WHAT YOU ARE ASKED TO DO:
Each entry that follows is to be retyped exactly. Pictures do not belong in the copy.

RECORDS FOR THE TASK:
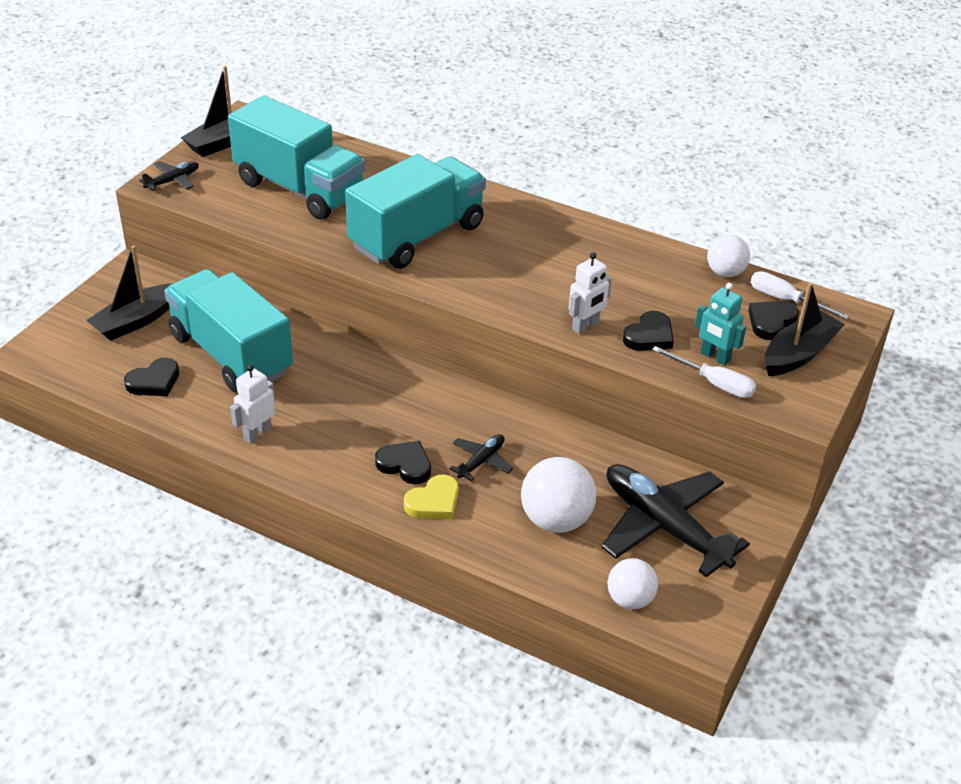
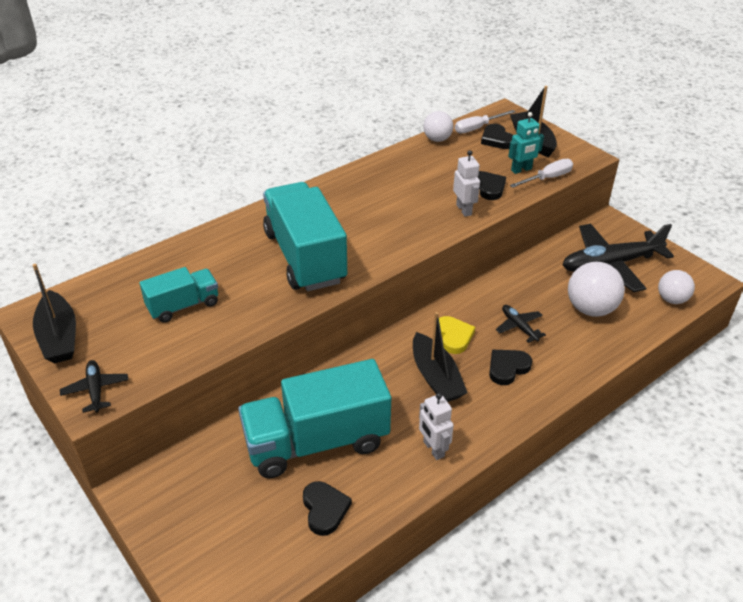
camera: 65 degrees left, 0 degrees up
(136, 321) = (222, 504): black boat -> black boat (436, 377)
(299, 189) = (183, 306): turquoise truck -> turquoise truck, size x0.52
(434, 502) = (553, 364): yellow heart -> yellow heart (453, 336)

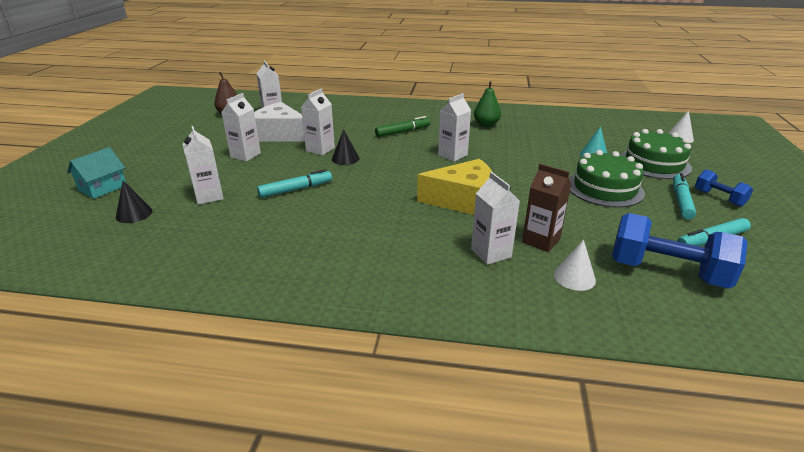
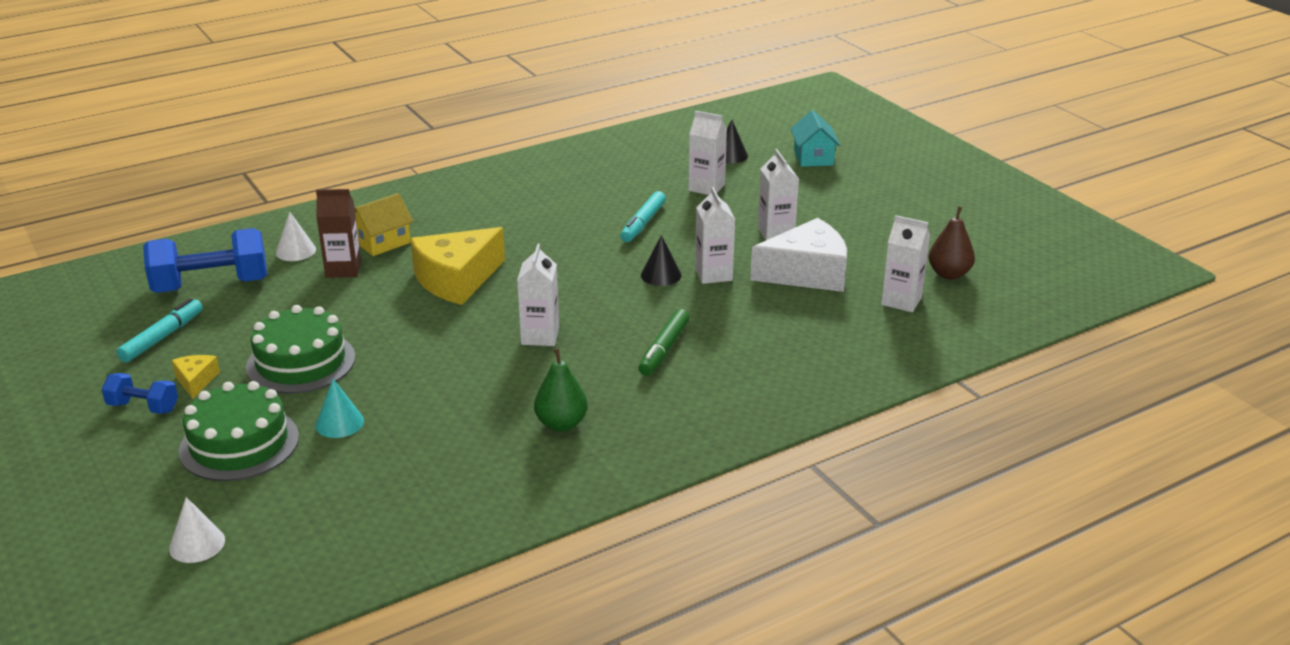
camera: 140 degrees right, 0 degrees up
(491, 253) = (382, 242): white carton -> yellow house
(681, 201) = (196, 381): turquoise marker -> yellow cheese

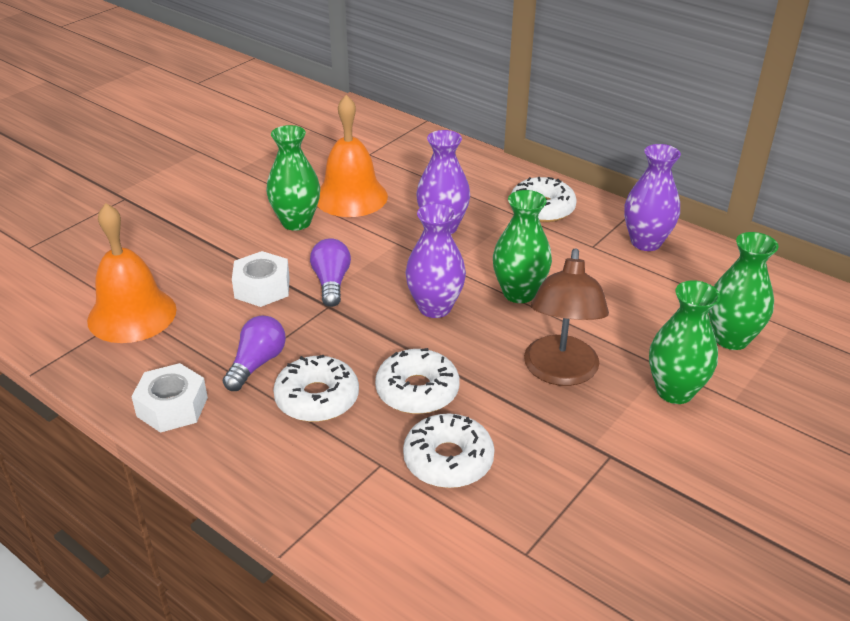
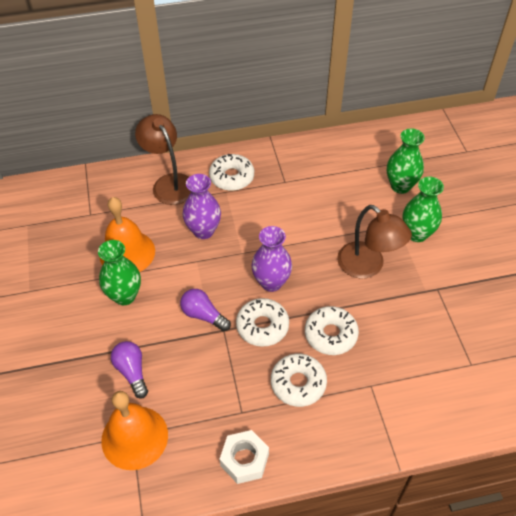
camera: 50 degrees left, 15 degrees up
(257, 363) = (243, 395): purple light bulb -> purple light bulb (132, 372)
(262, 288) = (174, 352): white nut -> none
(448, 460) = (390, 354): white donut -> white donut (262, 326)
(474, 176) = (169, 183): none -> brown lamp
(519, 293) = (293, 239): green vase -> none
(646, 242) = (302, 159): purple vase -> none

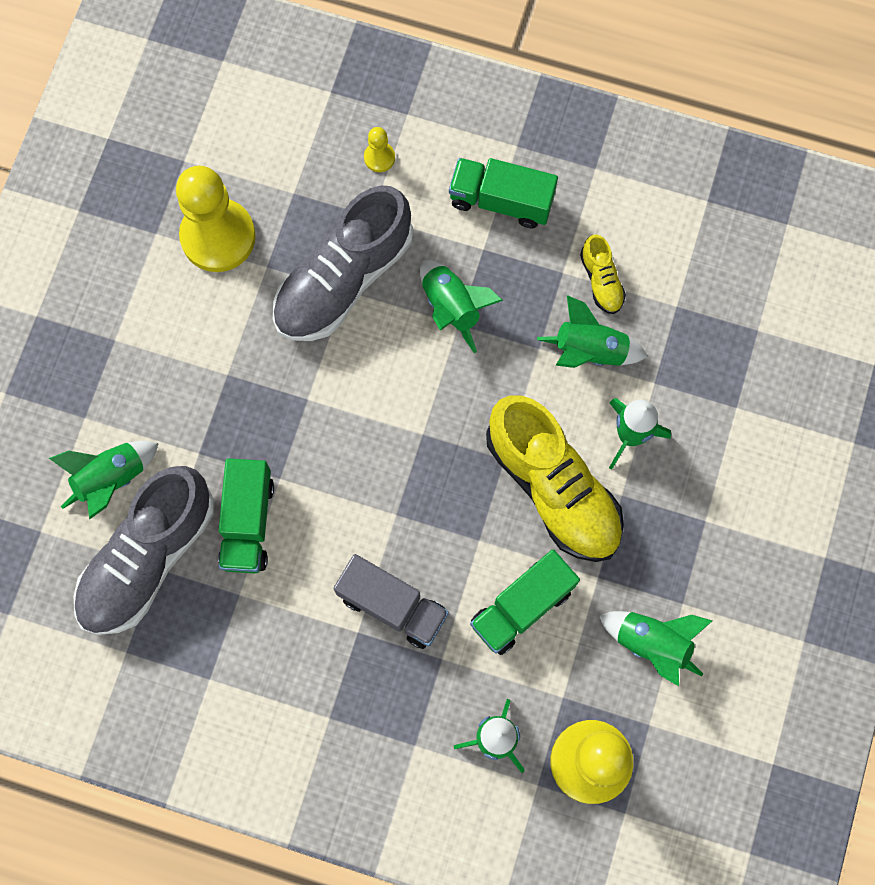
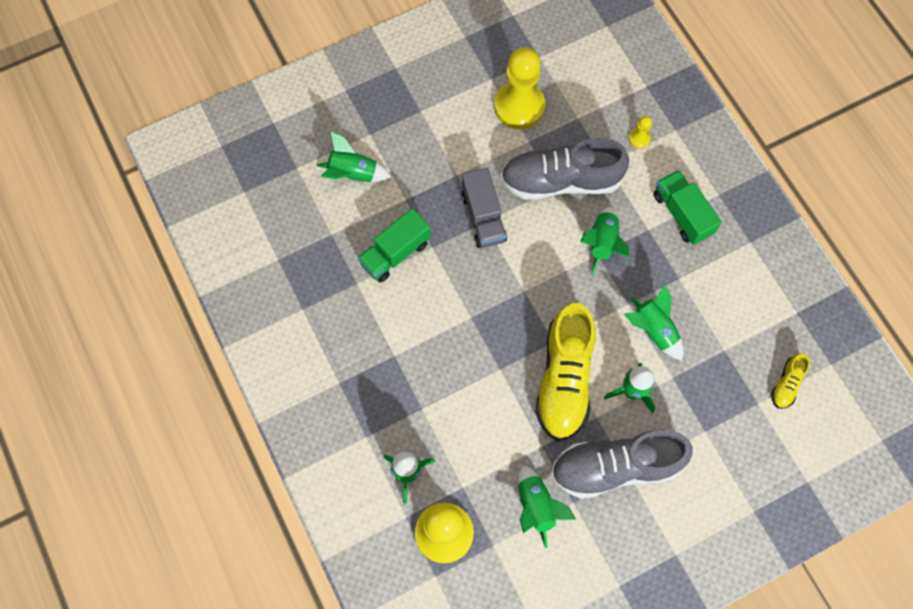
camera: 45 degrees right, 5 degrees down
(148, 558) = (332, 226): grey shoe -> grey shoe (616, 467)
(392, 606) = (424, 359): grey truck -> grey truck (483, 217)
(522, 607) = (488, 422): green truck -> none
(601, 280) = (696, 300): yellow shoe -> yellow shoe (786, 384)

RESPONSE TO THE EXERCISE:
camera: 65 degrees left, 0 degrees up
(136, 321) = (222, 504): black boat -> black boat (436, 377)
(299, 189) = (183, 306): turquoise truck -> turquoise truck, size x0.52
(434, 502) = (553, 364): yellow heart -> yellow heart (453, 336)

camera: 140 degrees right, 0 degrees up
(491, 253) = (382, 242): white carton -> yellow house
(681, 201) = (196, 381): turquoise marker -> yellow cheese

camera: 50 degrees left, 15 degrees up
(257, 363) = (243, 395): purple light bulb -> purple light bulb (132, 372)
(262, 288) = (174, 352): white nut -> none
(448, 460) = (390, 354): white donut -> white donut (262, 326)
(474, 176) = (169, 183): none -> brown lamp
(519, 293) = (293, 239): green vase -> none
(646, 242) = (302, 159): purple vase -> none

camera: 45 degrees right, 5 degrees down
(148, 558) = (332, 226): grey shoe -> grey shoe (616, 467)
(392, 606) = (424, 359): grey truck -> grey truck (483, 217)
(522, 607) = (488, 422): green truck -> none
(601, 280) = (696, 300): yellow shoe -> yellow shoe (786, 384)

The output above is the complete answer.